About this task: Which lines of the records below contain the word "notebook"? Copy each of them out.

※

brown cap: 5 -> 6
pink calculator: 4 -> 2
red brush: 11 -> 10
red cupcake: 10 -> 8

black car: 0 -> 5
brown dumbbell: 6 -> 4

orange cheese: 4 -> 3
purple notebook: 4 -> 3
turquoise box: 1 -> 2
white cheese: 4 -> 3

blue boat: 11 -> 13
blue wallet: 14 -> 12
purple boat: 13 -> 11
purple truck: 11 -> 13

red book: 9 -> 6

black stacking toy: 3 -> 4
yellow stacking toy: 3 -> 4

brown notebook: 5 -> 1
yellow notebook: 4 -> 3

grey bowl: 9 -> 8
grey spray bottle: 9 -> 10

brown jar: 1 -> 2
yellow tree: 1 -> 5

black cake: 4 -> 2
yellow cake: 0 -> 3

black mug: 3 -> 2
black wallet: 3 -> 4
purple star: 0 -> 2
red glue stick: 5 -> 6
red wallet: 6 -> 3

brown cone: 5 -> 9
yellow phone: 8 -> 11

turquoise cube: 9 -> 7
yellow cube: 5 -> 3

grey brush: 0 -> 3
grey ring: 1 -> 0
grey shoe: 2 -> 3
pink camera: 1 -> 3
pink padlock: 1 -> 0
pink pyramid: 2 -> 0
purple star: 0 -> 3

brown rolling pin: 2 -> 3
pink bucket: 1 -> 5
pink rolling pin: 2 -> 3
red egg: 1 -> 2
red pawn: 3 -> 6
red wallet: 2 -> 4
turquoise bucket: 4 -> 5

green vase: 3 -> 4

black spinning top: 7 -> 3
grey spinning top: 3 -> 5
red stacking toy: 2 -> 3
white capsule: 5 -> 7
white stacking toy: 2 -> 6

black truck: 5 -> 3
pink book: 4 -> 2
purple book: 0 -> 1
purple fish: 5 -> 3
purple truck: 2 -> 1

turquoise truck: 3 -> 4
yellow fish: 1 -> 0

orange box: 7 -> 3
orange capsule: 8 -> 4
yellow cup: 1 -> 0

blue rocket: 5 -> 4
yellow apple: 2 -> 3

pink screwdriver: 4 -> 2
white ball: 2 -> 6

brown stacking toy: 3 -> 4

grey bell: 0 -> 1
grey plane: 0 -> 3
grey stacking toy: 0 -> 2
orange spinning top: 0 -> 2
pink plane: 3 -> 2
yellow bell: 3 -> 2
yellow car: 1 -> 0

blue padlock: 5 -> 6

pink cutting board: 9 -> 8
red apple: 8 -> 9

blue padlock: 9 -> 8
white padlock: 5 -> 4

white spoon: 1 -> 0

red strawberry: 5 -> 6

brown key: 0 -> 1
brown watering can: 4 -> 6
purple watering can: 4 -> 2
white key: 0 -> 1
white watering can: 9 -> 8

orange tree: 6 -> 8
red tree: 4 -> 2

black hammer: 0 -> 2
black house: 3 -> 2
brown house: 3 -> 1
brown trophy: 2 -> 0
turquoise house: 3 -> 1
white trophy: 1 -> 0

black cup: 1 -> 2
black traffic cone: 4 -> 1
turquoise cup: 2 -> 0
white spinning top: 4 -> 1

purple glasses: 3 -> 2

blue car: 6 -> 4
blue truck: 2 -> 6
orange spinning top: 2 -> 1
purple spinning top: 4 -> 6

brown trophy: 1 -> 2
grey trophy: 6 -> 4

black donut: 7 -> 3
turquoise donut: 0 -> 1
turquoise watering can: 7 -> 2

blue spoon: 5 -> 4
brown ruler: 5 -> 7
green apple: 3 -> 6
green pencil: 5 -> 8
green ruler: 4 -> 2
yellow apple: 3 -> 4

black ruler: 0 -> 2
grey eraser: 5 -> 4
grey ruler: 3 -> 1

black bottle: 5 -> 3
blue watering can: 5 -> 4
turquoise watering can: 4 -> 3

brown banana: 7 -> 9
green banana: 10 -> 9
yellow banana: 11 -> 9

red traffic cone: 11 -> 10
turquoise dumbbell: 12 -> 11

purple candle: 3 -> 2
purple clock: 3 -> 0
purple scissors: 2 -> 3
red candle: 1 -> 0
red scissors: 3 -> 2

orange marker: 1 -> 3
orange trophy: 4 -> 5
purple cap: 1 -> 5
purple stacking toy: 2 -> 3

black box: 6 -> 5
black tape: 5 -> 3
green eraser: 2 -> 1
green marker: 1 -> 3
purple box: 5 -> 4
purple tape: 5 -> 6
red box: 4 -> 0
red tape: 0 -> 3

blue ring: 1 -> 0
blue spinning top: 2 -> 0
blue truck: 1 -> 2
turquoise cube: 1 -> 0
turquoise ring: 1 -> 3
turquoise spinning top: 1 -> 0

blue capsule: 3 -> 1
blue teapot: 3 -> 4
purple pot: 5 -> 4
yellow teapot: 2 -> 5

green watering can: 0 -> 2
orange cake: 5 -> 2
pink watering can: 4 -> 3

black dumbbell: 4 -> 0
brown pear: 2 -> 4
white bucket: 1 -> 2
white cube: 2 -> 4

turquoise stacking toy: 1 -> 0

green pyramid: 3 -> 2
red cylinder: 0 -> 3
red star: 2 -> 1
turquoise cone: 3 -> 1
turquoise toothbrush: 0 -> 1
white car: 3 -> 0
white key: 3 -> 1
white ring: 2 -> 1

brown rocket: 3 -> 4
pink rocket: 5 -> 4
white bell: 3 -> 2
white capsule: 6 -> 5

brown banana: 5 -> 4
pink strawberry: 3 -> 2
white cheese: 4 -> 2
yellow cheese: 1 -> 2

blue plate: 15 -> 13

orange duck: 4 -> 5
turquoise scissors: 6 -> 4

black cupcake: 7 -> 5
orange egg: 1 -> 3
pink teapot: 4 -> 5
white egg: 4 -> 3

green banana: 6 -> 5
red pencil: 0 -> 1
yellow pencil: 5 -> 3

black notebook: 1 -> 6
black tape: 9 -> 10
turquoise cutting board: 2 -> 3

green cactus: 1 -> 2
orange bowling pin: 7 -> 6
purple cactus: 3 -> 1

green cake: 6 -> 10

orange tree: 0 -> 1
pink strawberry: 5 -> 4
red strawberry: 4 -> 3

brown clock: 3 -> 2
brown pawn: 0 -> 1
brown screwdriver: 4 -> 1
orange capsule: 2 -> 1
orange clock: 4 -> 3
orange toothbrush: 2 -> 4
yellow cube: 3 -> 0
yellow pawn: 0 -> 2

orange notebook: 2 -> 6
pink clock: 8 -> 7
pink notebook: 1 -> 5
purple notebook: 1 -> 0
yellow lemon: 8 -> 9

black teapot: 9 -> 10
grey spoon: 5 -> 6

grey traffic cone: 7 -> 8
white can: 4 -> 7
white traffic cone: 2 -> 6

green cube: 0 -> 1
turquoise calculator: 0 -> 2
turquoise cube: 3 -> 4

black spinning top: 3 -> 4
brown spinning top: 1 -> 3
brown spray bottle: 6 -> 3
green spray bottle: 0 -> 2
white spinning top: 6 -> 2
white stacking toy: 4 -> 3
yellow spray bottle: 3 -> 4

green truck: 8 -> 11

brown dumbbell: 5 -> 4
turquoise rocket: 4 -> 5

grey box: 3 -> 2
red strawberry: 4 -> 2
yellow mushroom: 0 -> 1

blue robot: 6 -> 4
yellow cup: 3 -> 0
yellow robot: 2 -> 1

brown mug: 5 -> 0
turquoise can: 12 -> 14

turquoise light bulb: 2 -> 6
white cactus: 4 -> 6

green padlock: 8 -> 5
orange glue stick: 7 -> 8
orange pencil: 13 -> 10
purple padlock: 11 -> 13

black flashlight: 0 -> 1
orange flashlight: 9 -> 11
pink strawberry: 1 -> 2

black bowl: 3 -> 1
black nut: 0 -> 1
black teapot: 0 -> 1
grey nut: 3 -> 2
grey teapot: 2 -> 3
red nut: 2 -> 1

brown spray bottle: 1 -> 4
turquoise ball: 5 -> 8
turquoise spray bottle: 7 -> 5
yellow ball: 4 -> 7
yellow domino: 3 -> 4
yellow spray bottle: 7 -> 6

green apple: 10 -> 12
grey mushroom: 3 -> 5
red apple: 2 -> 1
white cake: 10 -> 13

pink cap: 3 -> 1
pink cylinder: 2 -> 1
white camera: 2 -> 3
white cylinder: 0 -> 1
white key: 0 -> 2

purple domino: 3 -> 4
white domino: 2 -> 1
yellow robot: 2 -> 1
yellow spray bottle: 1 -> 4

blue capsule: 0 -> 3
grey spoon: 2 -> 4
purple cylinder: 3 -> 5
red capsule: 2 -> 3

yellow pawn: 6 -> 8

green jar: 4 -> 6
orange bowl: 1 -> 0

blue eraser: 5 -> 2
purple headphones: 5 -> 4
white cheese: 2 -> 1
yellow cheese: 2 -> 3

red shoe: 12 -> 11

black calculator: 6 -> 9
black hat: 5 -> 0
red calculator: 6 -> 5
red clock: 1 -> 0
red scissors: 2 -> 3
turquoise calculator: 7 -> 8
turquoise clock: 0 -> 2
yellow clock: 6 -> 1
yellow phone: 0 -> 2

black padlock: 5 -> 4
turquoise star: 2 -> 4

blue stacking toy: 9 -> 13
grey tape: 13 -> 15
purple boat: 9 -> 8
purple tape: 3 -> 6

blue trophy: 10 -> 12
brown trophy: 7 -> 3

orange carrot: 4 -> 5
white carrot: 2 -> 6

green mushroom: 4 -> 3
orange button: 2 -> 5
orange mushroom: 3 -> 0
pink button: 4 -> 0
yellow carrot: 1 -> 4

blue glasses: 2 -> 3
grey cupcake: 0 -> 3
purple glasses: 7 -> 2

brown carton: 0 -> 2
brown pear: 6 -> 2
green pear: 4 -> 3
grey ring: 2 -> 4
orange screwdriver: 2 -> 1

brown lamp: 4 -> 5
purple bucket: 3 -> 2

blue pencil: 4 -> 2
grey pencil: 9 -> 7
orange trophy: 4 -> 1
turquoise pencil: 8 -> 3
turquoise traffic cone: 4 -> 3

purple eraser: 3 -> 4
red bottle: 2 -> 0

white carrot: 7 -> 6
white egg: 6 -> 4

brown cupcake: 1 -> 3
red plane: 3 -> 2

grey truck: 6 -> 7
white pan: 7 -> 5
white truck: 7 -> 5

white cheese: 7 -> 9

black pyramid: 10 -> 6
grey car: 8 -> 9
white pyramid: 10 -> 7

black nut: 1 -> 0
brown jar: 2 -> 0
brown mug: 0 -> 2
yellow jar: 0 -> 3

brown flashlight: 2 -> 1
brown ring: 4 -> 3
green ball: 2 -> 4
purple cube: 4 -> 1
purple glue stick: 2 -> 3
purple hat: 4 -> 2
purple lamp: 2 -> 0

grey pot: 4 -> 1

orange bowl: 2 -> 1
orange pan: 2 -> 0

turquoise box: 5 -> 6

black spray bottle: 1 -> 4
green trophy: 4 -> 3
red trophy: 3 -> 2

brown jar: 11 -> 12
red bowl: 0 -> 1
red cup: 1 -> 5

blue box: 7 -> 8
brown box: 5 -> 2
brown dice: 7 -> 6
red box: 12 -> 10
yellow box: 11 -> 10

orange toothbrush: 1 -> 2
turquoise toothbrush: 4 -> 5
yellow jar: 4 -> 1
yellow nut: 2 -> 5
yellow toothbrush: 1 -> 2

※

Answer to this task:
purple notebook: 4 -> 3
brown notebook: 5 -> 1
yellow notebook: 4 -> 3
black notebook: 1 -> 6
orange notebook: 2 -> 6
pink notebook: 1 -> 5
purple notebook: 1 -> 0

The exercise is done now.